(MATERIAL FOR THE TASK)
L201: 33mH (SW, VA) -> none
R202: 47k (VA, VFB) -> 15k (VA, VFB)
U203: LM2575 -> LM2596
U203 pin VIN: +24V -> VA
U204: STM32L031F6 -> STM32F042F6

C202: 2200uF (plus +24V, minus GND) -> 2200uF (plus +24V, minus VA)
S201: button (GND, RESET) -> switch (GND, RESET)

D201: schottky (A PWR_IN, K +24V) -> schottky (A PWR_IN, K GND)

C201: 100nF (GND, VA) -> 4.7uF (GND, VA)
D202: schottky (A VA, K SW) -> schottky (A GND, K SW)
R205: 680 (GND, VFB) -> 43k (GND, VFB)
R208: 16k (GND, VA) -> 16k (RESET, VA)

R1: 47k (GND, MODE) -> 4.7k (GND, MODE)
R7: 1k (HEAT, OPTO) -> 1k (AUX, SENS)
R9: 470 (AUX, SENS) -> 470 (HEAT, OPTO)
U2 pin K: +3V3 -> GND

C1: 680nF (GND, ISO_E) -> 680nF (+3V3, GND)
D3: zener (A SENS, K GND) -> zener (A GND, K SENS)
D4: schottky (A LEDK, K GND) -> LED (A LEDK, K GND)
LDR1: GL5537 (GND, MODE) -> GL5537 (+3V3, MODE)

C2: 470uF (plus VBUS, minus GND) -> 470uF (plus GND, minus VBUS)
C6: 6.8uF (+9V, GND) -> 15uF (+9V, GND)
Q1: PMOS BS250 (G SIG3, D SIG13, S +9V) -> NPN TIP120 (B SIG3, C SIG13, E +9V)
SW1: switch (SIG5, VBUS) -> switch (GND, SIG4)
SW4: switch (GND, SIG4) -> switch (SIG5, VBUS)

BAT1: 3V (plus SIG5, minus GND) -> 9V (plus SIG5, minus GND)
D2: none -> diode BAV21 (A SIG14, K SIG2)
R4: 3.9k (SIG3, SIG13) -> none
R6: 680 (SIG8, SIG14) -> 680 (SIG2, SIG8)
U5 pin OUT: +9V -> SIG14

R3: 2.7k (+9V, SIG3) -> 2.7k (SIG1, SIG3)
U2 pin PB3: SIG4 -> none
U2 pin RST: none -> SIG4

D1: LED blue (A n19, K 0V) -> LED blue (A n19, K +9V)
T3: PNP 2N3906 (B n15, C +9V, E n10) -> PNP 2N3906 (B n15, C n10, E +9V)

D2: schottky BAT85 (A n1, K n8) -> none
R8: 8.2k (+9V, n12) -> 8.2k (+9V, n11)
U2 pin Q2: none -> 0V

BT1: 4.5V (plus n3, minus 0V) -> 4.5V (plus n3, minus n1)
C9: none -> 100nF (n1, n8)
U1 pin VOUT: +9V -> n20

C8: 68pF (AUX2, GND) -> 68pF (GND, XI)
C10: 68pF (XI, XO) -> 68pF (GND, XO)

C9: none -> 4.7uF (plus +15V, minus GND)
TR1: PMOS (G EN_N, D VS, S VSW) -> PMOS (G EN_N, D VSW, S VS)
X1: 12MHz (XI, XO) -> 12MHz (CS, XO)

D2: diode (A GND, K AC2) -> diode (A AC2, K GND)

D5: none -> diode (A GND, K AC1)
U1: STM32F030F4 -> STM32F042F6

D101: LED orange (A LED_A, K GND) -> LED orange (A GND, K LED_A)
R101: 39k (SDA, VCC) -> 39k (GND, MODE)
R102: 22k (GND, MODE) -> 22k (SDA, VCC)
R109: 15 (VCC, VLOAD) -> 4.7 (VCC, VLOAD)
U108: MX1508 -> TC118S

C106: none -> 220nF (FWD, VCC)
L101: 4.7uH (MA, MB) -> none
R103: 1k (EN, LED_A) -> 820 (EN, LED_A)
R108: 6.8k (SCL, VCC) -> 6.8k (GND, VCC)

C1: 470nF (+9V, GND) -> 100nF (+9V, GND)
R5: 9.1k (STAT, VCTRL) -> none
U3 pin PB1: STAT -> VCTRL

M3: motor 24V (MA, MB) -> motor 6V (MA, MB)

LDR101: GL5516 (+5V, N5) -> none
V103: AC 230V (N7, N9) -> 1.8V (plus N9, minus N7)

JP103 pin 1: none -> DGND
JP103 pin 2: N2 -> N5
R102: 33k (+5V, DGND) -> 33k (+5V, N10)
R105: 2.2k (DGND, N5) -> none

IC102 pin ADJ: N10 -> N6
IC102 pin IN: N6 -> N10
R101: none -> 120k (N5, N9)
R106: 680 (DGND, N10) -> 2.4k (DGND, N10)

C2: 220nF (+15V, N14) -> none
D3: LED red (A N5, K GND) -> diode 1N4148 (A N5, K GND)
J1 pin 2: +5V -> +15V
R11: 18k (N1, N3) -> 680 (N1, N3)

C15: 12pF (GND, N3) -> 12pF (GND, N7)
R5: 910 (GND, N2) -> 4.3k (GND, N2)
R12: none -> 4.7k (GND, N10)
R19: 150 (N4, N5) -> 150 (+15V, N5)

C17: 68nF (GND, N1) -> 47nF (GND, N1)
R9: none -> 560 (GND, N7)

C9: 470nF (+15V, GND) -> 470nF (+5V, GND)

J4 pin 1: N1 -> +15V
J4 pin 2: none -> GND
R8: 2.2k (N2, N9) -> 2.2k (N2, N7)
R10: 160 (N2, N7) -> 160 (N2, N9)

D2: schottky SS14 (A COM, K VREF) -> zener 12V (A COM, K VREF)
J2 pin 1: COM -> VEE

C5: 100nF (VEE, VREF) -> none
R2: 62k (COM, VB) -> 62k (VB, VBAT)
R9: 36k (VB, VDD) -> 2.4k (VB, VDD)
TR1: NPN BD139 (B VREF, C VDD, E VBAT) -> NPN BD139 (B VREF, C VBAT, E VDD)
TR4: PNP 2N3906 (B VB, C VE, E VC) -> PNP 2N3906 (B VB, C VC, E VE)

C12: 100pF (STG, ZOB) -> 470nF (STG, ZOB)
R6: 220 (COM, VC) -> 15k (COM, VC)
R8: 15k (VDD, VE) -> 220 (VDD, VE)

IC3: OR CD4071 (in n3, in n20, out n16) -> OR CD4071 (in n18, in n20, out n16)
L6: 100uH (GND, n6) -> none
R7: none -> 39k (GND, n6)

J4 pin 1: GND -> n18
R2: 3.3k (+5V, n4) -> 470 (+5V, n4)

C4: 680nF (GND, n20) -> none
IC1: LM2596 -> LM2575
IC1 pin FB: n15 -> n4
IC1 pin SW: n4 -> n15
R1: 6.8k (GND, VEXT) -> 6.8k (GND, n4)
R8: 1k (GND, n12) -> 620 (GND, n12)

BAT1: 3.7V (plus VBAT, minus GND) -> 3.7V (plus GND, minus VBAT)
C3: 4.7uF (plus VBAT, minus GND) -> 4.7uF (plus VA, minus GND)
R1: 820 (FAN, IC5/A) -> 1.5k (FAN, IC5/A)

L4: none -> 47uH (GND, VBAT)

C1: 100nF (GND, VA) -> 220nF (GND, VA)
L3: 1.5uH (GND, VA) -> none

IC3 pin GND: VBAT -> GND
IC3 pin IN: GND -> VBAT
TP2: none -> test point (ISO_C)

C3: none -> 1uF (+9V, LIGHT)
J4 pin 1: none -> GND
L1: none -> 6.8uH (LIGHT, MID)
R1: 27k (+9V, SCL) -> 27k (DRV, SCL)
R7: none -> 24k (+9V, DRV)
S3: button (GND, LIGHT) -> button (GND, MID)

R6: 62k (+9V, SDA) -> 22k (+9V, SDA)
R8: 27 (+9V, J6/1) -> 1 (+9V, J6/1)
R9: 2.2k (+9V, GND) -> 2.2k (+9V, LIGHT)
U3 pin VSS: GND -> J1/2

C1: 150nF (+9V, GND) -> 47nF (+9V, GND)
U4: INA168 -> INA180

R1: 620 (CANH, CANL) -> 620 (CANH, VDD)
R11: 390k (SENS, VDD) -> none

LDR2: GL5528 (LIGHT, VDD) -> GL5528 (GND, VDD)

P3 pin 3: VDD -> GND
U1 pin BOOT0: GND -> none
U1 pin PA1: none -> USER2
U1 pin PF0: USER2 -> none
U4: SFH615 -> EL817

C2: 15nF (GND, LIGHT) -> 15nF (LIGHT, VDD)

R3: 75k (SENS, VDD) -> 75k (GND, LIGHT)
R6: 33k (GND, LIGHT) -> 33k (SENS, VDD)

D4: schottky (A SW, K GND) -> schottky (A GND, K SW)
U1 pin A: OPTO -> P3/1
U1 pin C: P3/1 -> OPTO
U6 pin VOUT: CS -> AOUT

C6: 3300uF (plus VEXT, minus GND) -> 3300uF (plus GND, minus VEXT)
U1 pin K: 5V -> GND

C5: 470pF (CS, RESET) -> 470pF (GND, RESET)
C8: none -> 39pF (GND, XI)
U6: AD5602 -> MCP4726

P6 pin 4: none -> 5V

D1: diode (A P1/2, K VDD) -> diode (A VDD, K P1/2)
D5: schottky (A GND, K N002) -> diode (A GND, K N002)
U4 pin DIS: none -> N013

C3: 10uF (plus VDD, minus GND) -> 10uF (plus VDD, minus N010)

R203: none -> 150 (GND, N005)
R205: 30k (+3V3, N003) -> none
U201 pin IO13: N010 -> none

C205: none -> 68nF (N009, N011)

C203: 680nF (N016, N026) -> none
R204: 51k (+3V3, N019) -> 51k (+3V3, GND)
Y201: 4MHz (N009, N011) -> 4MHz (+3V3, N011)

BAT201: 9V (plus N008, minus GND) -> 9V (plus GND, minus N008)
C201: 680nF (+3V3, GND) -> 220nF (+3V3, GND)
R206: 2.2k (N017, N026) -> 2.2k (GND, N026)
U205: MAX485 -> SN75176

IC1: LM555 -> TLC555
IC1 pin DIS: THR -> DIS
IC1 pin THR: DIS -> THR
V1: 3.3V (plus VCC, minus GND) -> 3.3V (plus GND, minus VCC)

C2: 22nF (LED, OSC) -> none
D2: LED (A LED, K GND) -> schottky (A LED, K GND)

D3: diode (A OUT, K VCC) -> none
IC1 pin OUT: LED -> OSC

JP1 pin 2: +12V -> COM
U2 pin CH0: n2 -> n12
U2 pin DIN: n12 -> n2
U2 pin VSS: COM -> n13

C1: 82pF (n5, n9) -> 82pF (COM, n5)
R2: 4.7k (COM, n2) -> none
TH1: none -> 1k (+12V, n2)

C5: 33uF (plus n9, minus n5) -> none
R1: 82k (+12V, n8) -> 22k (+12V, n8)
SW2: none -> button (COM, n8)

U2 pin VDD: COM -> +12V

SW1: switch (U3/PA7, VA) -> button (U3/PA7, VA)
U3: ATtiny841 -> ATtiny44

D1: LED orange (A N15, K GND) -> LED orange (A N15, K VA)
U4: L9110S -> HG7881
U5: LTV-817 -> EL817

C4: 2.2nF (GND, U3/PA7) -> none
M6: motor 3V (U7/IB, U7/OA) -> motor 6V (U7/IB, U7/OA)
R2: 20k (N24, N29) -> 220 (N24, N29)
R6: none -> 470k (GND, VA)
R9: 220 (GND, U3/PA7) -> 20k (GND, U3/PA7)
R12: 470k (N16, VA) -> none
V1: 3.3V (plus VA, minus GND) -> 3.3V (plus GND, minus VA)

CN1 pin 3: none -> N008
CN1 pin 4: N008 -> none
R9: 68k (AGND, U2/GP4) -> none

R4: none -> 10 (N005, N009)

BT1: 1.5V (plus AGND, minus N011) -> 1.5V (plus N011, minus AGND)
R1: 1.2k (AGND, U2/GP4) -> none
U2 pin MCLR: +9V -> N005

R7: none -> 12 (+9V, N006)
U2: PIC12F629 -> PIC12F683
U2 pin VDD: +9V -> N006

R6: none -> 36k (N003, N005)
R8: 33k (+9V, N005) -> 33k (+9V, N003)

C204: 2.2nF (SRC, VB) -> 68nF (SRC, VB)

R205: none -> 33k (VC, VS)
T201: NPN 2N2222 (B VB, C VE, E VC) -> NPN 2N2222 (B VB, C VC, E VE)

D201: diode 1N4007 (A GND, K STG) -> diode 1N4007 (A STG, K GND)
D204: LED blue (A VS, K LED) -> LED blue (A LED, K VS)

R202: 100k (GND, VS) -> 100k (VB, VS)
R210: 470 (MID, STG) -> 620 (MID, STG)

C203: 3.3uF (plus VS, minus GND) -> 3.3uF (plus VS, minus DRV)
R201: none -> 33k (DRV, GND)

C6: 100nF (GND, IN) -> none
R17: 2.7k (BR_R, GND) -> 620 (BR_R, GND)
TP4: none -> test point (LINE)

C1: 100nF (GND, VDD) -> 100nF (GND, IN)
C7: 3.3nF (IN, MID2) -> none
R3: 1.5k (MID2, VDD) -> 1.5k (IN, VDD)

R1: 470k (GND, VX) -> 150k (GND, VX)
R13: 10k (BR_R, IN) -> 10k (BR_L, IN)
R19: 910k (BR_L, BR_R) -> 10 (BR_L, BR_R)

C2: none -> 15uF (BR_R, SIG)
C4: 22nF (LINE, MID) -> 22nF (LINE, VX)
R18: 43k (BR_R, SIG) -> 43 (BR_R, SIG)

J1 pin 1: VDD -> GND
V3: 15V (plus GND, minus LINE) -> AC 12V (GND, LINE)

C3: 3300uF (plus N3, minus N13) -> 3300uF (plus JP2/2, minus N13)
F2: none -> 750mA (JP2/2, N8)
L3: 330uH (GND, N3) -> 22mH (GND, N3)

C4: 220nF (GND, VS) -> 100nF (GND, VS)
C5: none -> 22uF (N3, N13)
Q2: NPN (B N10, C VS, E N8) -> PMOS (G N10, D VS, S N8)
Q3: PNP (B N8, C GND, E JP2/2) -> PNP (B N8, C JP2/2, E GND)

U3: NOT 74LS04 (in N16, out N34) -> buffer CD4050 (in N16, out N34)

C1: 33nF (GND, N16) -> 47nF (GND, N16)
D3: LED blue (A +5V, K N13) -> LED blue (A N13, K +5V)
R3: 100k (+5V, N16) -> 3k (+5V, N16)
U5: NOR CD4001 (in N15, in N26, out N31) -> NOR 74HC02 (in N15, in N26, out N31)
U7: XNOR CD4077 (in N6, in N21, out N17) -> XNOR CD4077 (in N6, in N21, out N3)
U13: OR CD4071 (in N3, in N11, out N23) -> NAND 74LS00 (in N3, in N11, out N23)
(End MATERIAL FOR THE TASK)
EXERCISE DIRECTIONS >>
Each line from the top of the records down to the one with "R7: 1k (HEAT, OPTO) -> 1k (AUX, SENS)" must be retyped exactly; include both ends and nothing else.

SOLUTION TO THE EXERCISE >>
L201: 33mH (SW, VA) -> none
R202: 47k (VA, VFB) -> 15k (VA, VFB)
U203: LM2575 -> LM2596
U203 pin VIN: +24V -> VA
U204: STM32L031F6 -> STM32F042F6

C202: 2200uF (plus +24V, minus GND) -> 2200uF (plus +24V, minus VA)
S201: button (GND, RESET) -> switch (GND, RESET)

D201: schottky (A PWR_IN, K +24V) -> schottky (A PWR_IN, K GND)

C201: 100nF (GND, VA) -> 4.7uF (GND, VA)
D202: schottky (A VA, K SW) -> schottky (A GND, K SW)
R205: 680 (GND, VFB) -> 43k (GND, VFB)
R208: 16k (GND, VA) -> 16k (RESET, VA)

R1: 47k (GND, MODE) -> 4.7k (GND, MODE)
R7: 1k (HEAT, OPTO) -> 1k (AUX, SENS)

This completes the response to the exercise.